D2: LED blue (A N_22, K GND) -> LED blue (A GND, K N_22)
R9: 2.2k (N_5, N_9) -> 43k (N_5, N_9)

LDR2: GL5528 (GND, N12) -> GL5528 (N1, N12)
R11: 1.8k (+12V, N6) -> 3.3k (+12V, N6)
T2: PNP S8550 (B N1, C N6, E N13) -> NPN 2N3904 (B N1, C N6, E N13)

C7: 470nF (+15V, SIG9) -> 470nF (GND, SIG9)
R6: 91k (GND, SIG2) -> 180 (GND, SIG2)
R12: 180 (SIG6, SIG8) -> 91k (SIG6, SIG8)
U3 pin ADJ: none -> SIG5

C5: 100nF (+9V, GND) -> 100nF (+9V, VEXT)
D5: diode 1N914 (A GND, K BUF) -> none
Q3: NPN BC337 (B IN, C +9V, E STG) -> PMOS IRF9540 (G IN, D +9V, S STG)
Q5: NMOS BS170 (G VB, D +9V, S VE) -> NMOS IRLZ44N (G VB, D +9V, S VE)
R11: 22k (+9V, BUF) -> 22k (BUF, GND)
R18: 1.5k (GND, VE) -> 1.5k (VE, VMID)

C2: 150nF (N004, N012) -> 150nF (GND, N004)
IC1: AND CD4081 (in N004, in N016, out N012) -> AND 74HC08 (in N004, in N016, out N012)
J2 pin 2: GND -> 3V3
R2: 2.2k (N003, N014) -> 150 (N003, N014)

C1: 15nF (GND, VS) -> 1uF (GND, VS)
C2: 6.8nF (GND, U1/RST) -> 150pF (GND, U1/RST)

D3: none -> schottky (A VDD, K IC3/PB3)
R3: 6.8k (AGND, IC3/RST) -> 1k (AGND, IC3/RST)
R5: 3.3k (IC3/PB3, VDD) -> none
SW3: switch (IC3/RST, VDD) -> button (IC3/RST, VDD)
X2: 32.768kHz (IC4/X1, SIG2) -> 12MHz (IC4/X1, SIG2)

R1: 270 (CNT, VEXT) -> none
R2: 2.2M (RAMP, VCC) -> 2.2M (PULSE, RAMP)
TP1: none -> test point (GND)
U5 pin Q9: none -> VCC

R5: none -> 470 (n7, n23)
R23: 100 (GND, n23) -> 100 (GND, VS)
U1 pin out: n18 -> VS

**PROBLEM DESCRIPTION**
Return the lines above, starting at the one that contains "R5: 3.3k (IC3/PB3, VDD) -> none" and running through the last, exactly as they appear, with no extra lines.

**RESPONSE FOR THIS EXERCISE**
R5: 3.3k (IC3/PB3, VDD) -> none
SW3: switch (IC3/RST, VDD) -> button (IC3/RST, VDD)
X2: 32.768kHz (IC4/X1, SIG2) -> 12MHz (IC4/X1, SIG2)

R1: 270 (CNT, VEXT) -> none
R2: 2.2M (RAMP, VCC) -> 2.2M (PULSE, RAMP)
TP1: none -> test point (GND)
U5 pin Q9: none -> VCC

R5: none -> 470 (n7, n23)
R23: 100 (GND, n23) -> 100 (GND, VS)
U1 pin out: n18 -> VS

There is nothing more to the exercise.